_Try it_
All that should appear is the run of lines from the one containing "red cactus: 1 -> 0" through the end of the records, each repeated exactly.

*** Records for the exercise Section Begins ***

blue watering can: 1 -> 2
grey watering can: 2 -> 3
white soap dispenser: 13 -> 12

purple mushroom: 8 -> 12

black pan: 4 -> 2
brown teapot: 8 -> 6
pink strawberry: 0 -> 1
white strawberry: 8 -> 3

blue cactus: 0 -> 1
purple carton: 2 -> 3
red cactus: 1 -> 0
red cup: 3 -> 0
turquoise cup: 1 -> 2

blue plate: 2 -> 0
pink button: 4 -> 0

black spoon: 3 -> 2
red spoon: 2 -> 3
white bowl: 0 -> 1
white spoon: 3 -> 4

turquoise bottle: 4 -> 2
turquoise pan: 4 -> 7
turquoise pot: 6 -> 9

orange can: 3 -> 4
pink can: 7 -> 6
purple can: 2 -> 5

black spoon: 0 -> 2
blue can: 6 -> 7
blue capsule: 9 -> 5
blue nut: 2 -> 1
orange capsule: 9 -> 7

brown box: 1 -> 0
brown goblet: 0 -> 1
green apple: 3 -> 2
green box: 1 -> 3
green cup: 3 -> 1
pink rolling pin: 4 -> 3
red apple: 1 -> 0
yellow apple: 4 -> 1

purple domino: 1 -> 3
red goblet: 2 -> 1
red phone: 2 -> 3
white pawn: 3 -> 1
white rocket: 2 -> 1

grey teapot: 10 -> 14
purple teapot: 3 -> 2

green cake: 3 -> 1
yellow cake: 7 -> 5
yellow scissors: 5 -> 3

*** Records for the exercise Section Ends ***

_Response to the exercise_
red cactus: 1 -> 0
red cup: 3 -> 0
turquoise cup: 1 -> 2

blue plate: 2 -> 0
pink button: 4 -> 0

black spoon: 3 -> 2
red spoon: 2 -> 3
white bowl: 0 -> 1
white spoon: 3 -> 4

turquoise bottle: 4 -> 2
turquoise pan: 4 -> 7
turquoise pot: 6 -> 9

orange can: 3 -> 4
pink can: 7 -> 6
purple can: 2 -> 5

black spoon: 0 -> 2
blue can: 6 -> 7
blue capsule: 9 -> 5
blue nut: 2 -> 1
orange capsule: 9 -> 7

brown box: 1 -> 0
brown goblet: 0 -> 1
green apple: 3 -> 2
green box: 1 -> 3
green cup: 3 -> 1
pink rolling pin: 4 -> 3
red apple: 1 -> 0
yellow apple: 4 -> 1

purple domino: 1 -> 3
red goblet: 2 -> 1
red phone: 2 -> 3
white pawn: 3 -> 1
white rocket: 2 -> 1

grey teapot: 10 -> 14
purple teapot: 3 -> 2

green cake: 3 -> 1
yellow cake: 7 -> 5
yellow scissors: 5 -> 3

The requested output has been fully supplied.